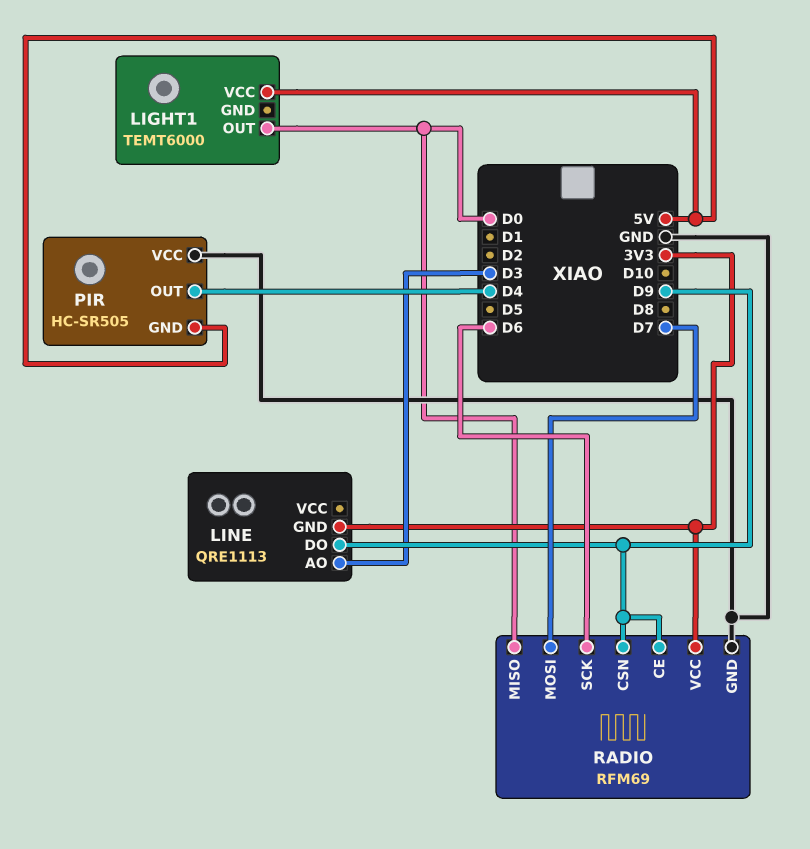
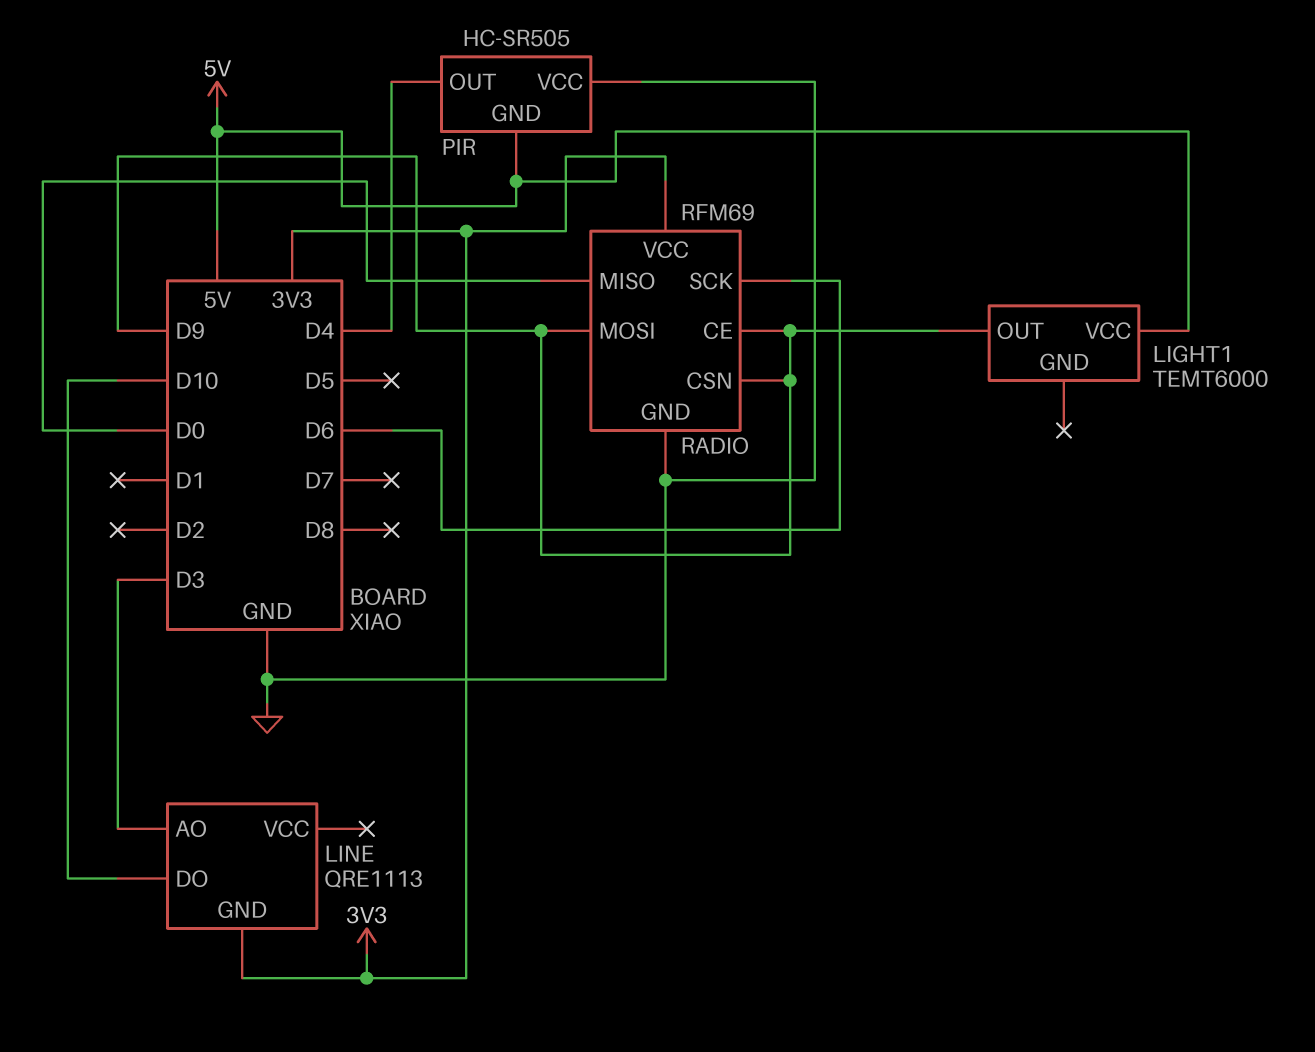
LIGHT1 pin OUT: D0 -> D9
LINE pin DO: D9 -> D10
RADIO pin MOSI: D7 -> D9

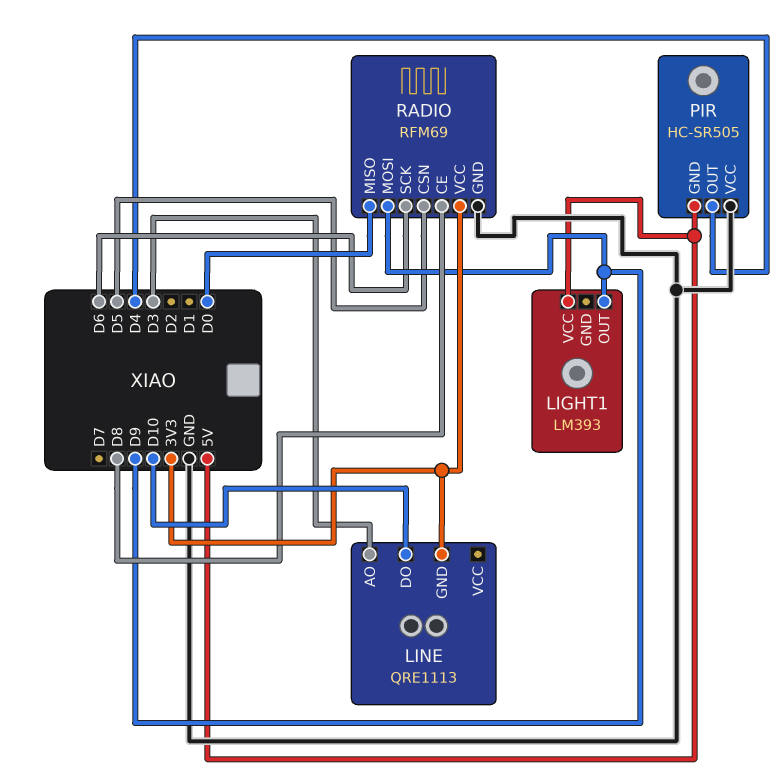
LIGHT1: TEMT6000 -> LM393
RADIO pin CE: D9 -> D8
RADIO pin CSN: D9 -> D5

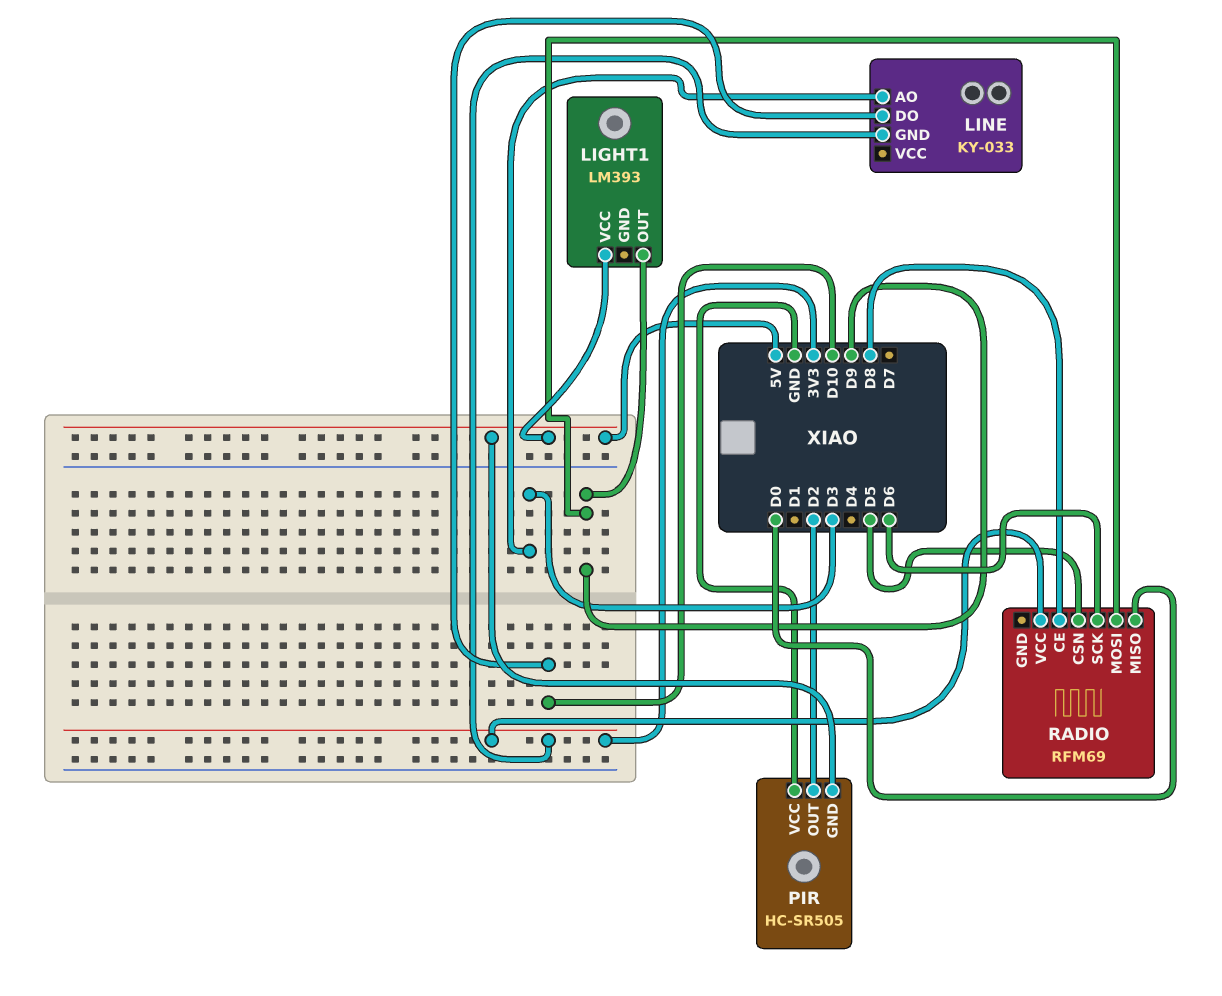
LINE: QRE1113 -> KY-033
PIR pin OUT: D4 -> D2
RADIO pin GND: GND -> none

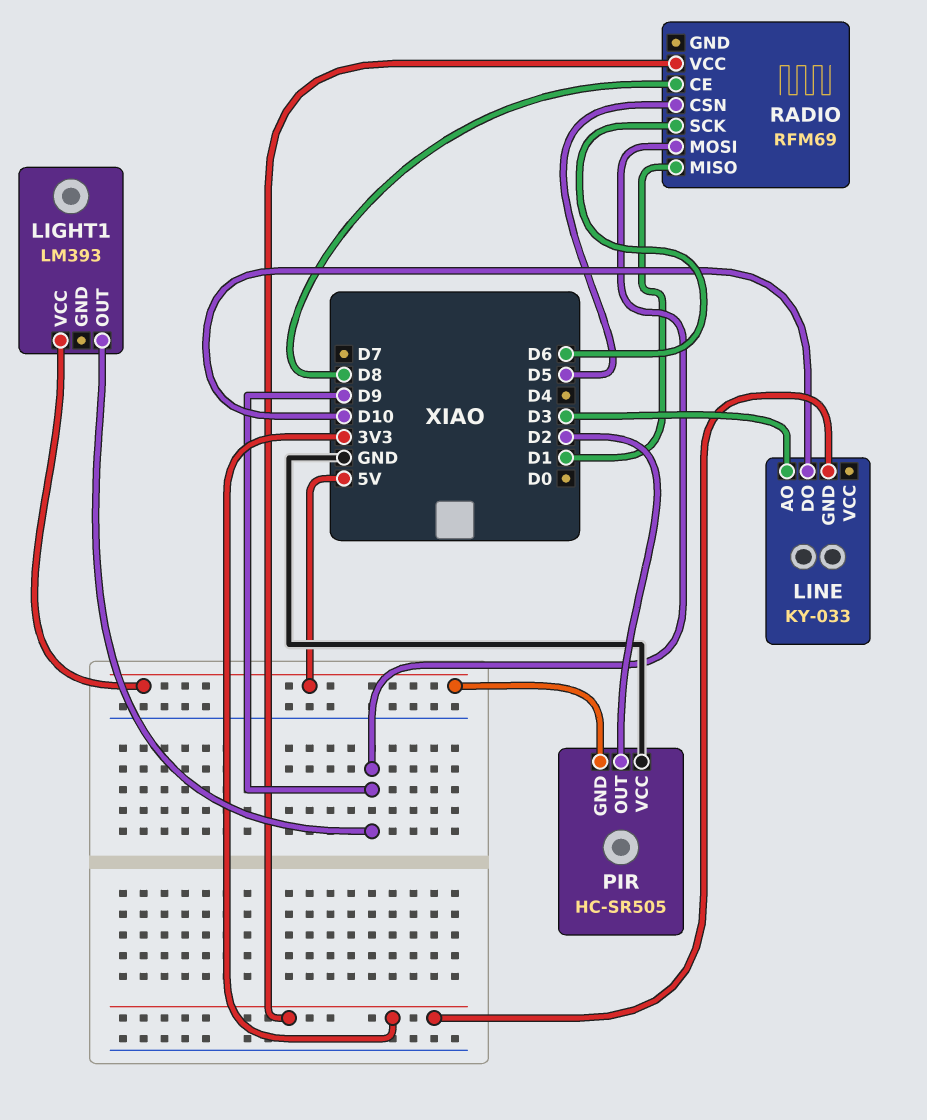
RADIO pin MISO: D0 -> D1

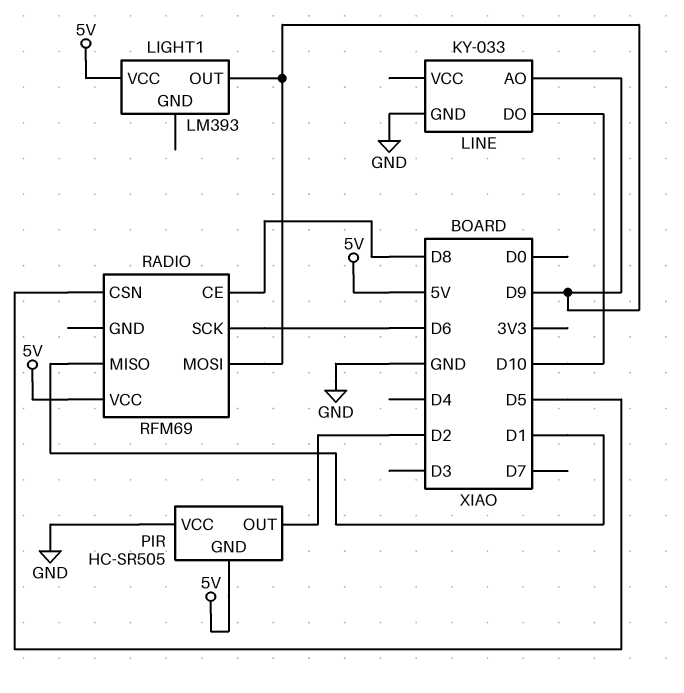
LINE pin AO: D3 -> D9
LINE pin GND: 3V3 -> GND
RADIO pin VCC: 3V3 -> 5V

§ Problem requirements
Write only the number of lines in the data where the word "RADIO" occurs.

§ Answer to the exercise
6